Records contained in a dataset
Segment Open

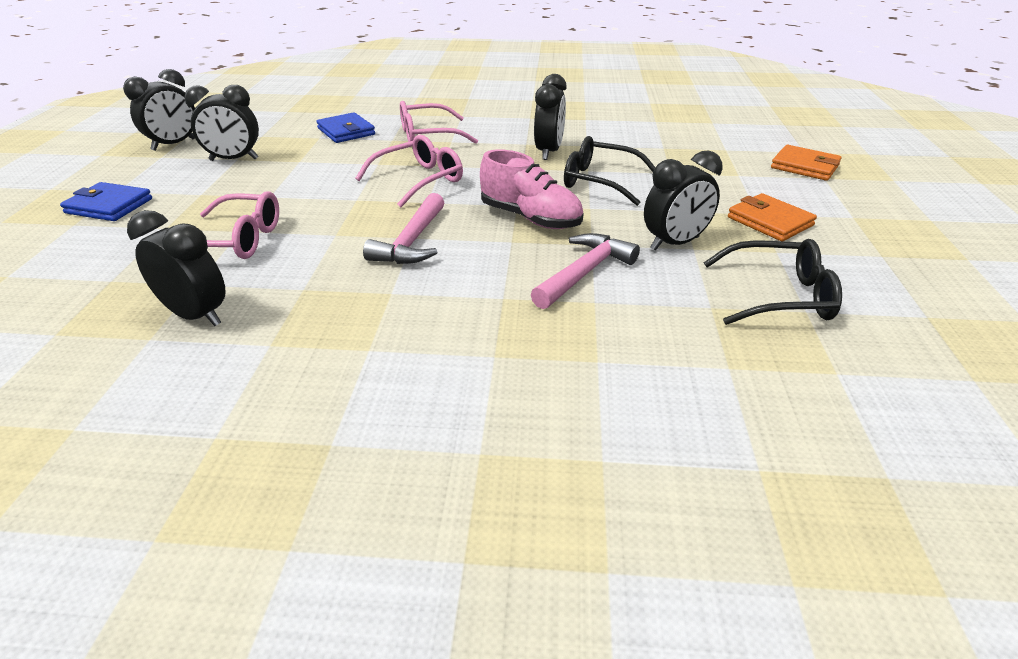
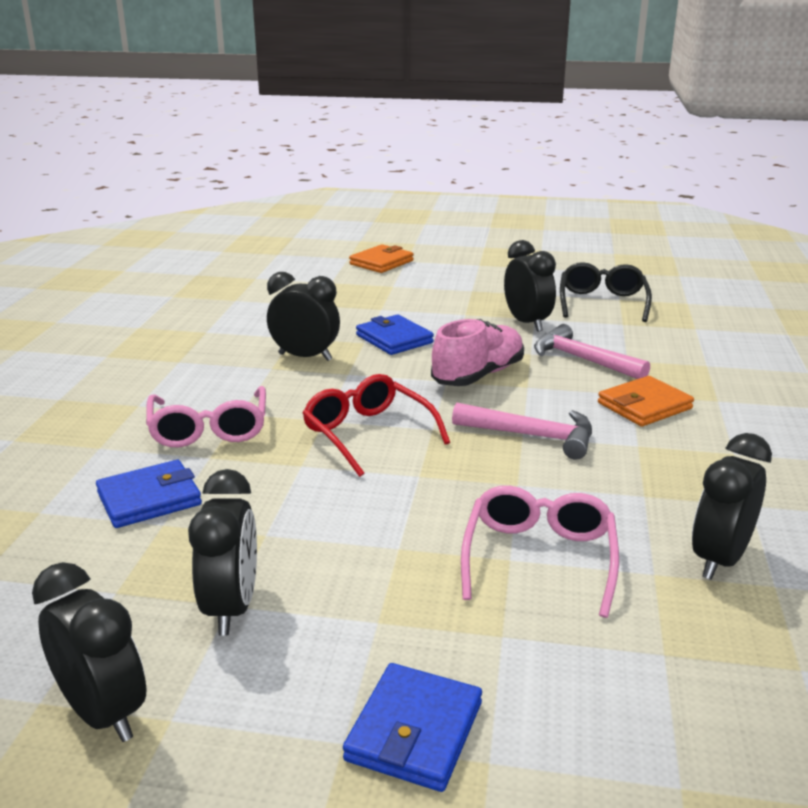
camera: 85 degrees left, 10 degrees down
(419, 180) = (368, 434): pink glasses -> red glasses
(599, 181) = (394, 339): black glasses -> blue wallet
(769, 221) = (486, 288): orange wallet -> orange wallet (644, 406)

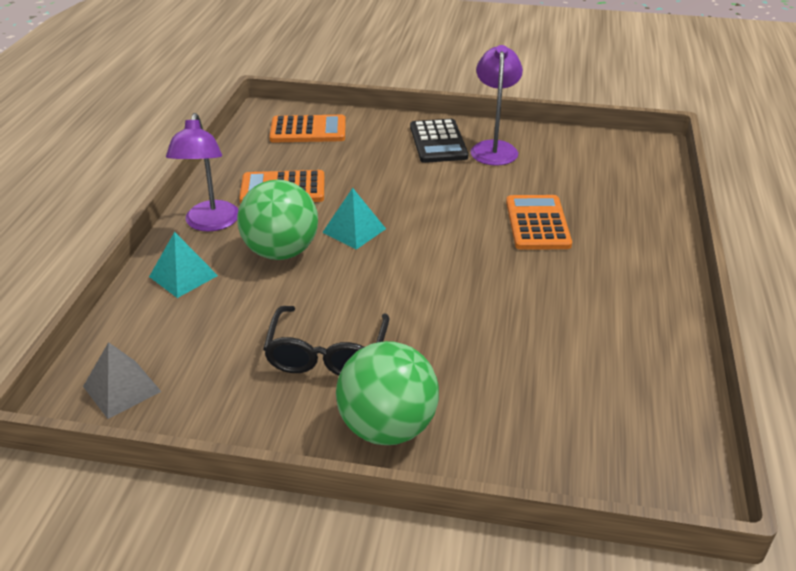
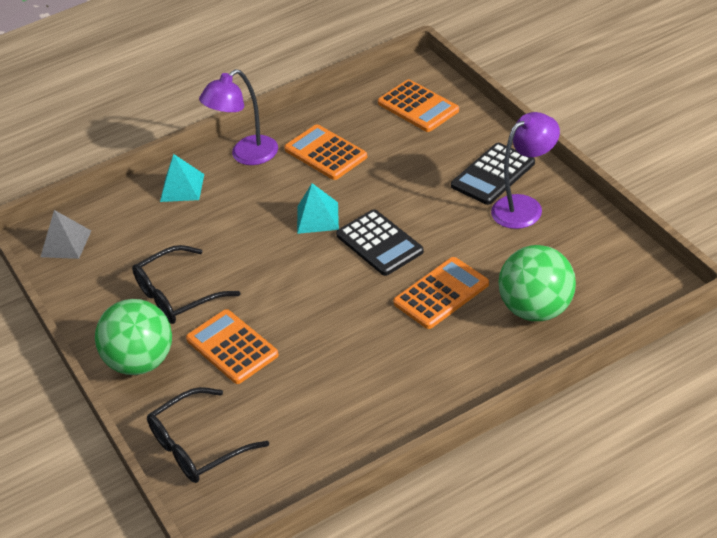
camera: 55 degrees right, 5 degrees up
(281, 252) = (254, 205): green ball -> green ball (537, 309)
(435, 219) = (379, 243): none -> black calculator
(450, 357) = (232, 347): none -> orange calculator
(564, 451) = (198, 447): none -> black glasses

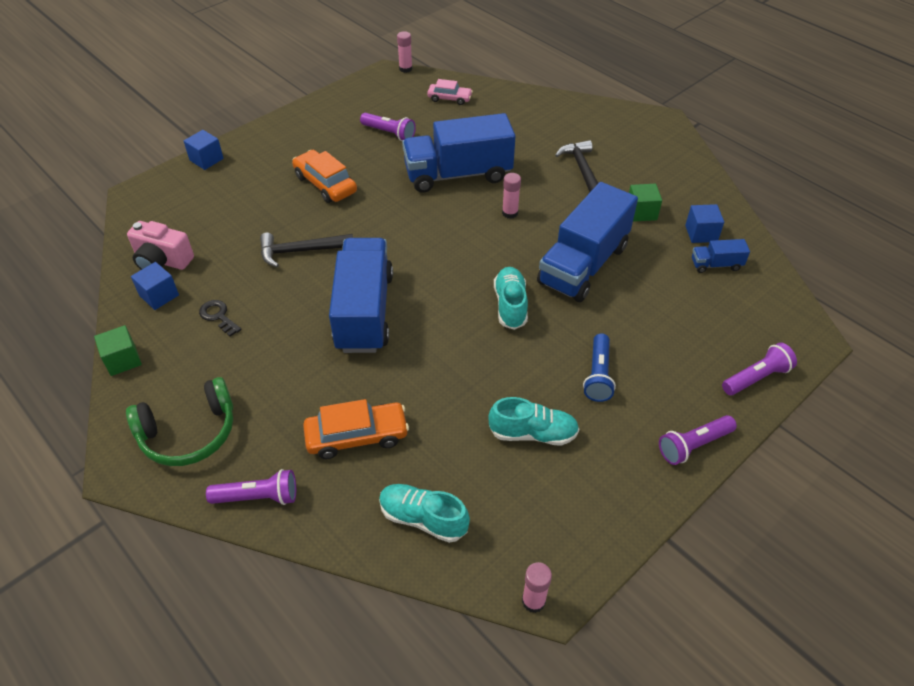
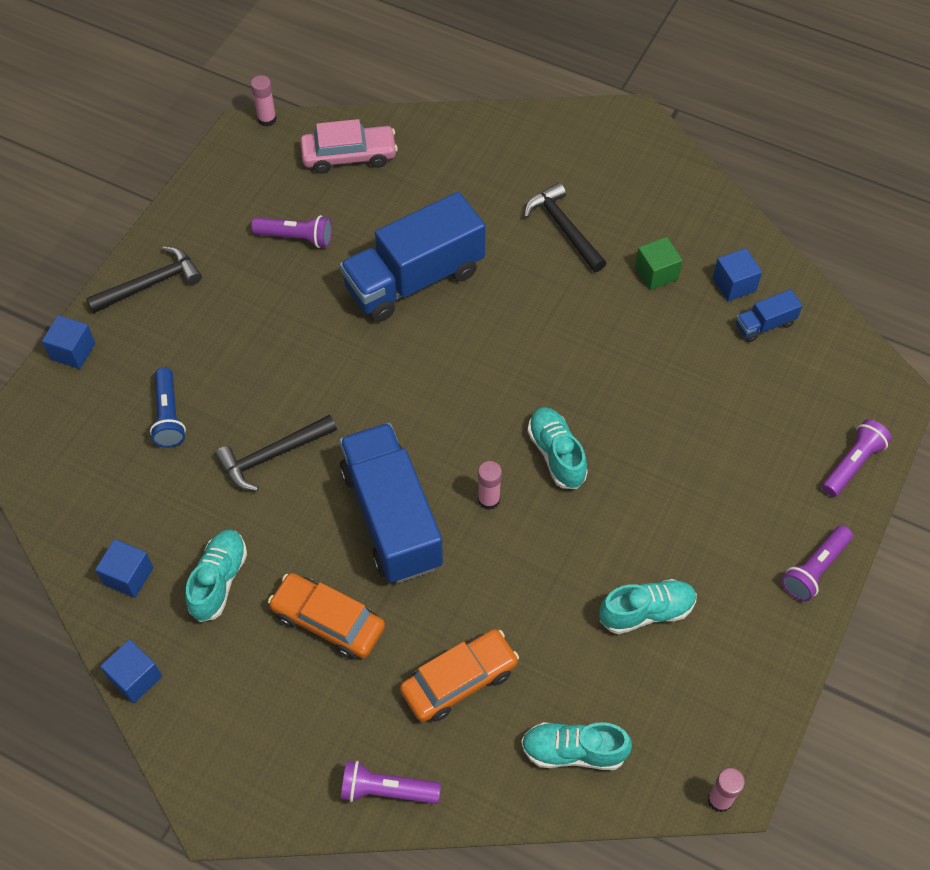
camera: 20 degrees left, 10 degrees up
(123, 360) = (135, 678): green cube -> blue cube
(162, 261) = (104, 525): pink camera -> none
(189, 433) = (268, 742): green headphones -> none
(218, 316) = (219, 581): black key -> turquoise shoe
(258, 497) = (387, 790): purple flashlight -> purple flashlight turned 150 degrees counterclockwise
(278, 136) = (150, 284): none -> black hammer
(325, 184) = (252, 344): orange car -> orange car (328, 621)
(449, 98) = (349, 156): pink car -> pink car, size x1.56
(510, 213) = (502, 321): pink glue stick -> pink glue stick (489, 500)
(583, 265) = (617, 371): blue truck -> none
(598, 375) = (687, 516): blue flashlight -> blue flashlight (169, 415)

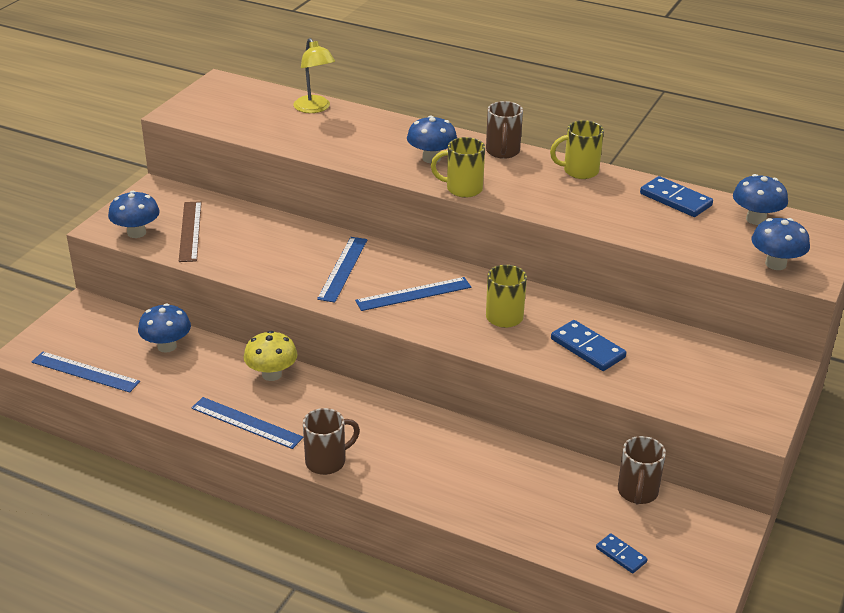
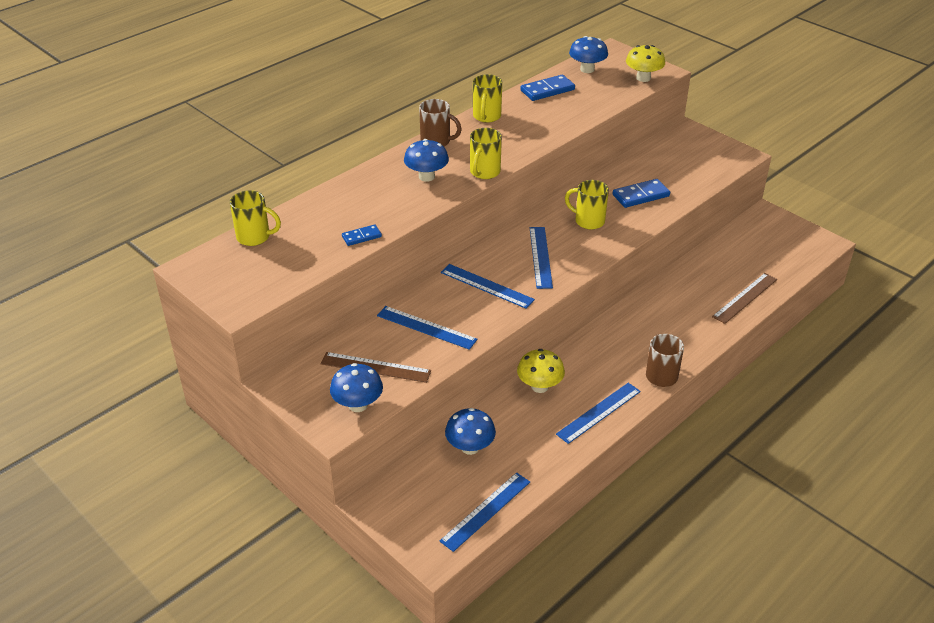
camera: 70 degrees left, 5 degrees up
(259, 246) = (426, 327): none -> blue ruler
(278, 98) = (254, 237): none -> yellow mug
(315, 108) = (293, 219): yellow lamp -> none
(516, 519) = (745, 298): none -> brown ruler
(621, 555) = (787, 263): blue domino -> blue domino (361, 237)
(637, 492) = (731, 241): brown mug -> none
(775, 264) = (643, 78): blue mushroom -> yellow mushroom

Segment Closed

Task details
Print, exactly, each line above from the one with "(449, 98) = (349, 156): pink" to the one with "(621, 555) = (787, 263): blue", end lines included. Leave pictures out of it.

Answer to this problem
(449, 98) = (349, 156): pink car -> pink car, size x1.56
(510, 213) = (502, 321): pink glue stick -> pink glue stick (489, 500)
(583, 265) = (617, 371): blue truck -> none
(598, 375) = (687, 516): blue flashlight -> blue flashlight (169, 415)

camera: 70 degrees left, 5 degrees up
(259, 246) = (426, 327): none -> blue ruler
(278, 98) = (254, 237): none -> yellow mug
(315, 108) = (293, 219): yellow lamp -> none
(516, 519) = (745, 298): none -> brown ruler
(621, 555) = (787, 263): blue domino -> blue domino (361, 237)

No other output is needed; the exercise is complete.